To do
For the data that follows, return each line unchanged and drop the pictures.

-- Opening Marker --

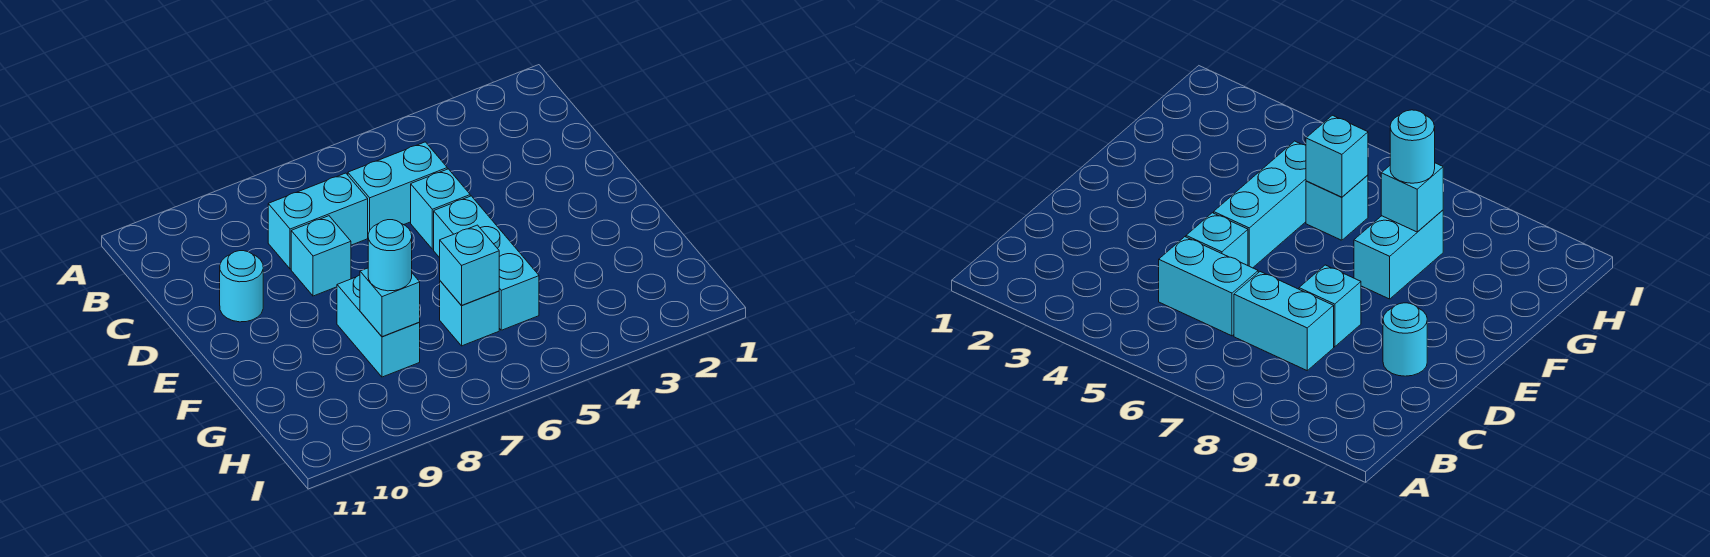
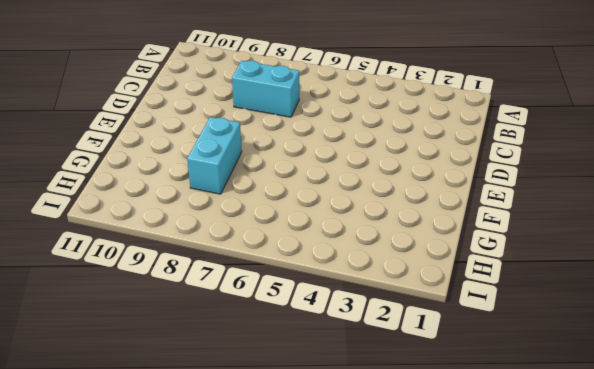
none -> cyan brick C5:C6 level 1
none -> cyan brick D5 level 1

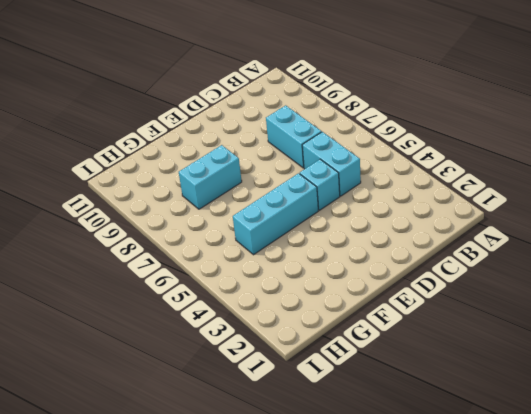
none -> cyan brick D8 level 1
none -> cyan round brick D10 level 1

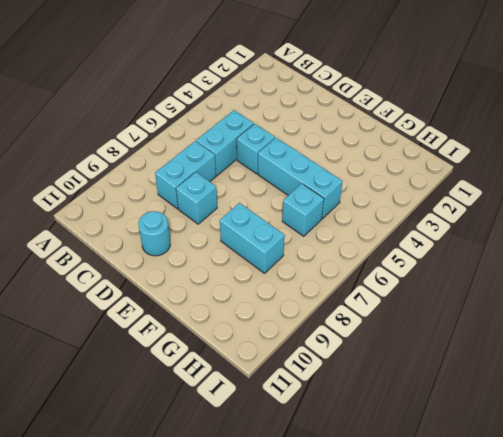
none -> cyan brick G6 level 2
none -> cyan brick G8 level 2

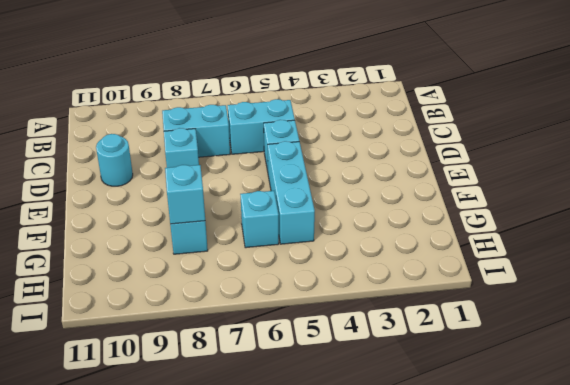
none -> cyan brick G6 level 2
none -> cyan round brick G8 level 3

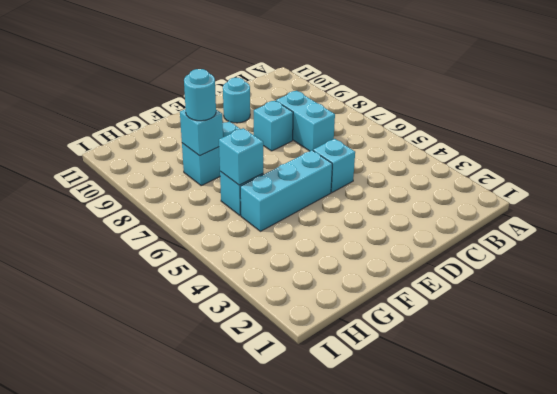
none -> cyan brick C5:C6 level 1

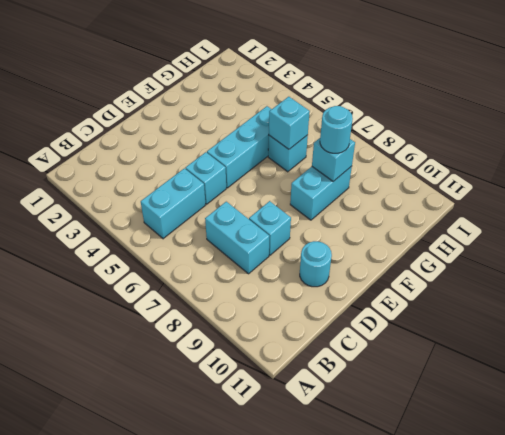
cyan brick B5:C5 level 1 -> cyan brick C5:C6 level 1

-- Closing Marker --

Solution to the exercise
none -> cyan brick C5:C6 level 1
none -> cyan brick D5 level 1

none -> cyan brick D8 level 1
none -> cyan round brick D10 level 1

none -> cyan brick G6 level 2
none -> cyan brick G8 level 2

none -> cyan brick G6 level 2
none -> cyan round brick G8 level 3

none -> cyan brick C5:C6 level 1

cyan brick B5:C5 level 1 -> cyan brick C5:C6 level 1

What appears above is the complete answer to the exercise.